WHAT TO DO. Out of the records below, copy all lines in which the word "left" occurs.

=== Section Start ===

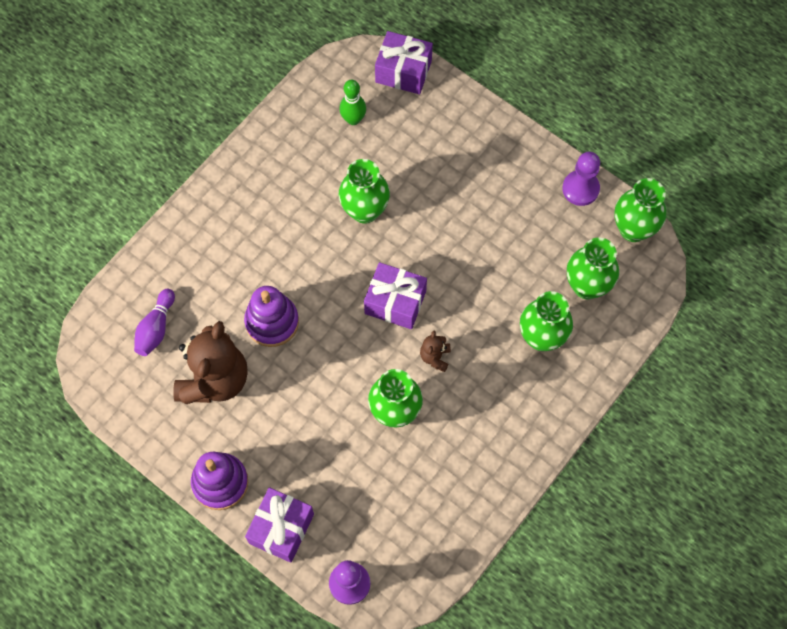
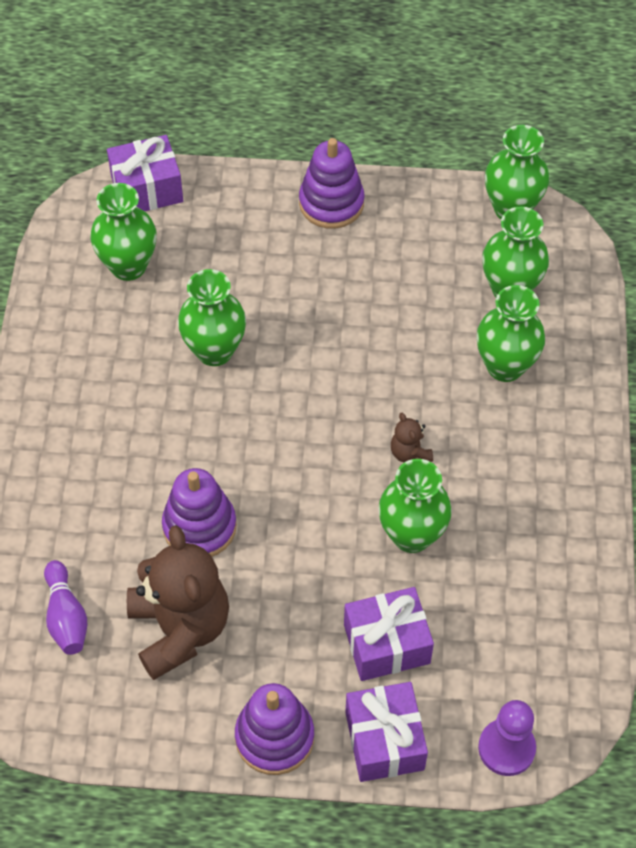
camera: 35 degrees left, 10 degrees down
green bowling pin [340,80,366,125] -> green vase [91,183,157,281]
purple gift [364,262,427,329] -> purple gift moved to [344,587,434,681]
purple pawn [562,152,600,206] -> none
none -> purple stacking toy [299,138,365,229]

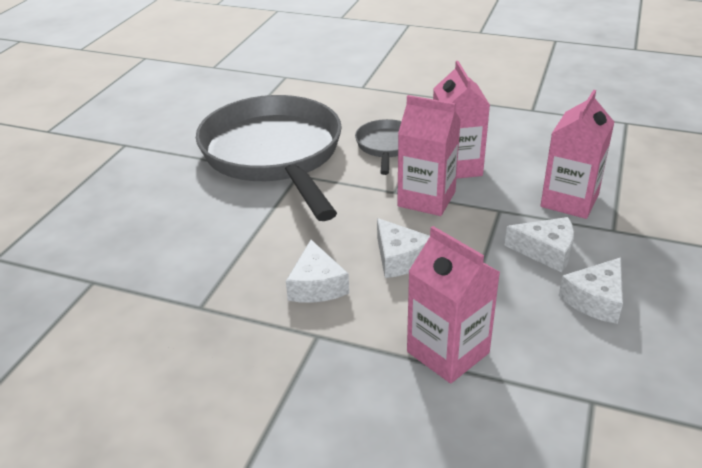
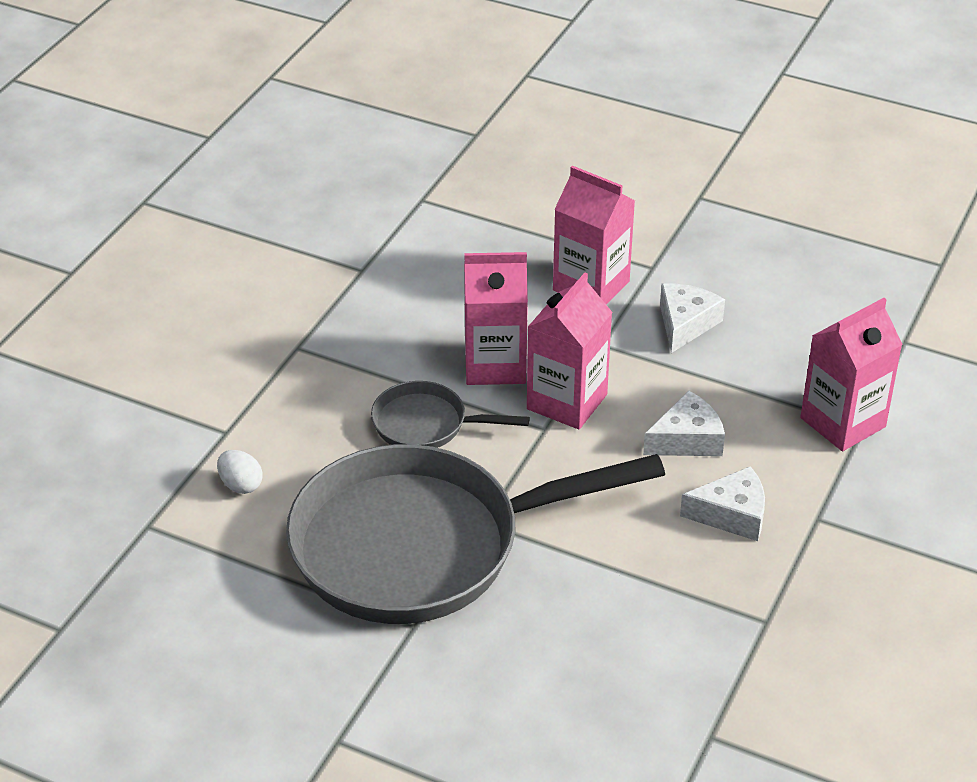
camera: 85 degrees left, 5 degrees up
white cheese [559,257,623,324] -> none
none -> white egg [217,450,263,494]

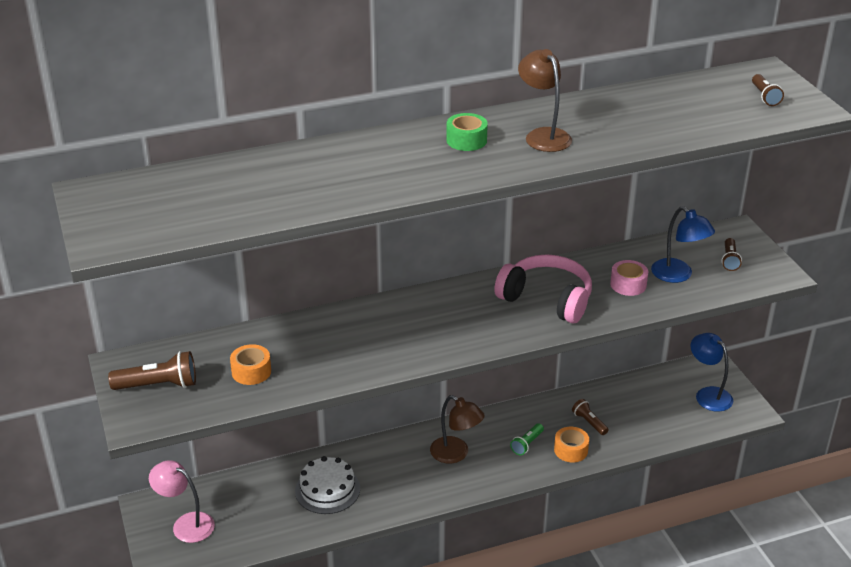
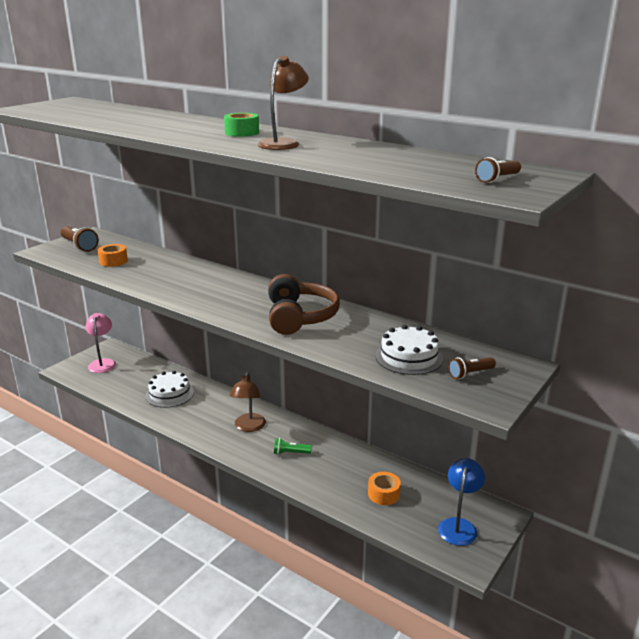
camera: 55 degrees right, 10 degrees down
pink headphones [494,254,592,323] -> brown headphones [268,274,340,335]
orange tape [554,427,589,462] -> orange tape moved to [368,472,401,505]
brown flashlight [572,399,609,435] -> none
pink tape [610,260,648,296] -> none
blue lamp [651,206,715,283] -> white cake [375,325,443,375]

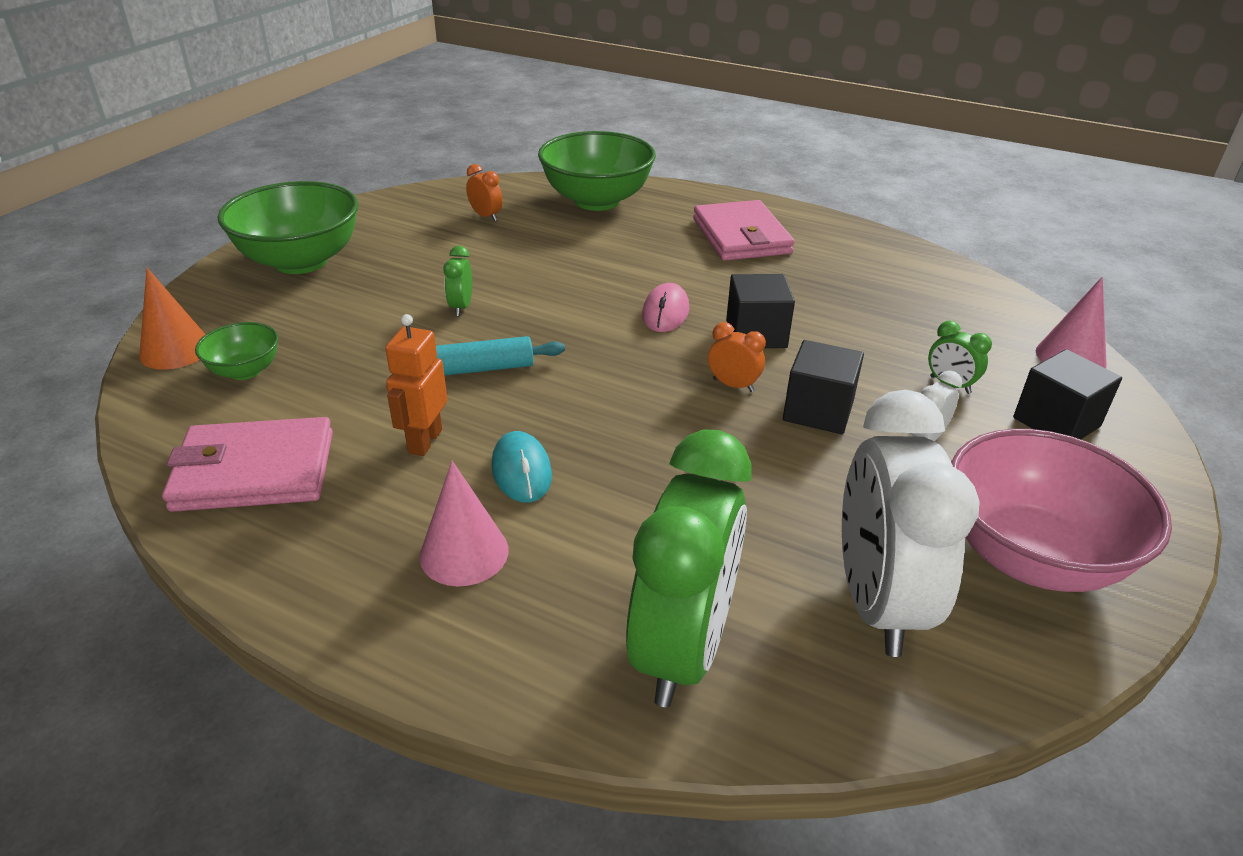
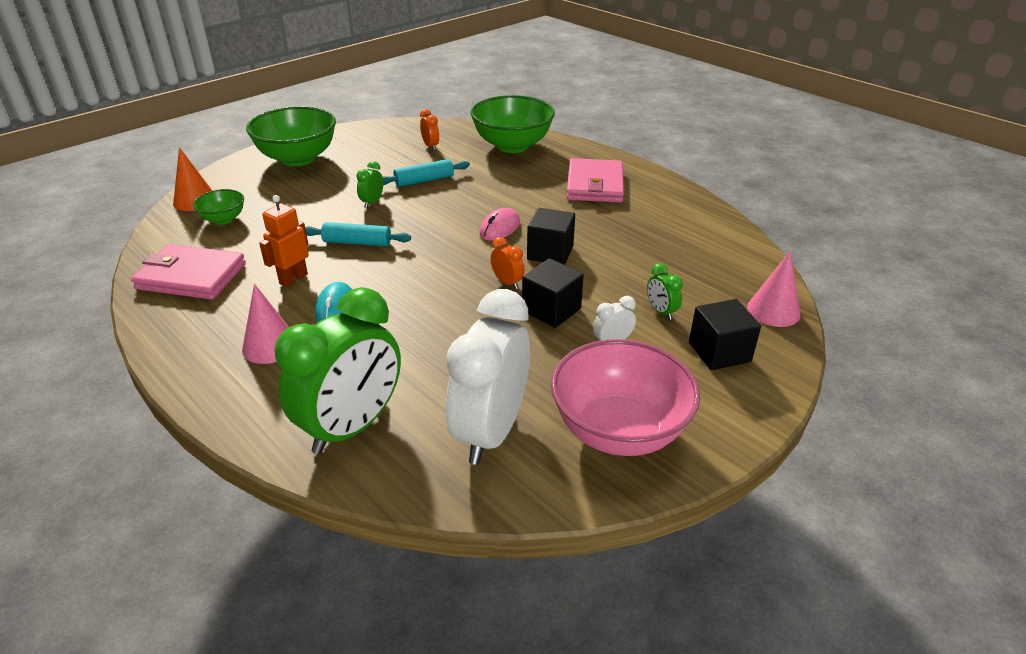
camera: 20 degrees right, 0 degrees up
none -> turquoise rolling pin [382,159,470,187]

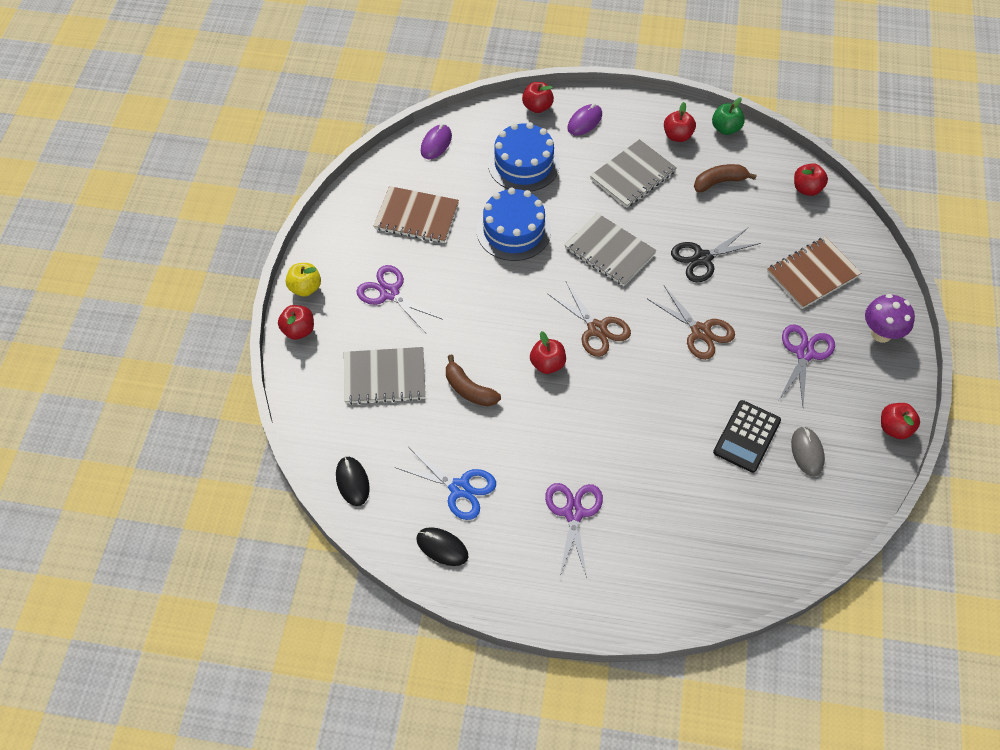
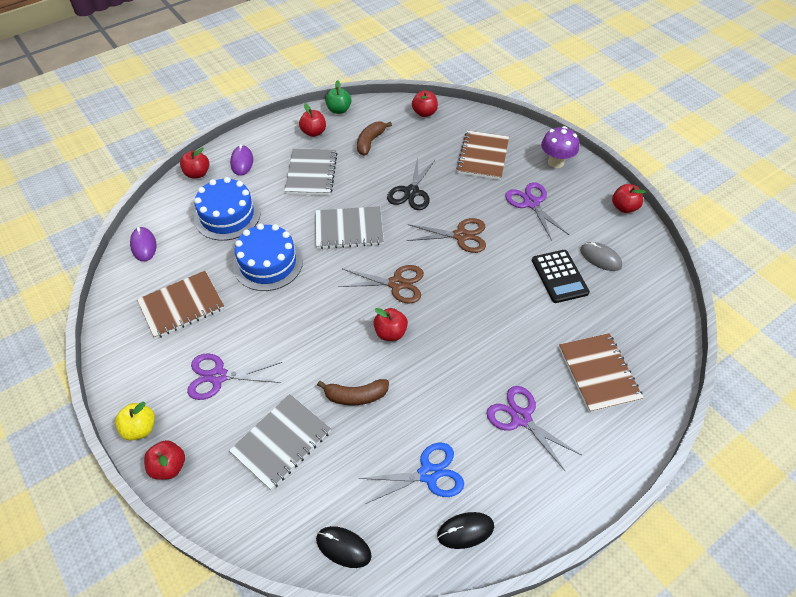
camera: 45 degrees left, 5 degrees down
none -> brown notebook [559,333,644,413]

=== Section End ===

EXERCISE ANSWER.
camera: 35 degrees left, 10 degrees down
camera: 85 degrees left, 5 degrees up
camera: 45 degrees left, 5 degrees down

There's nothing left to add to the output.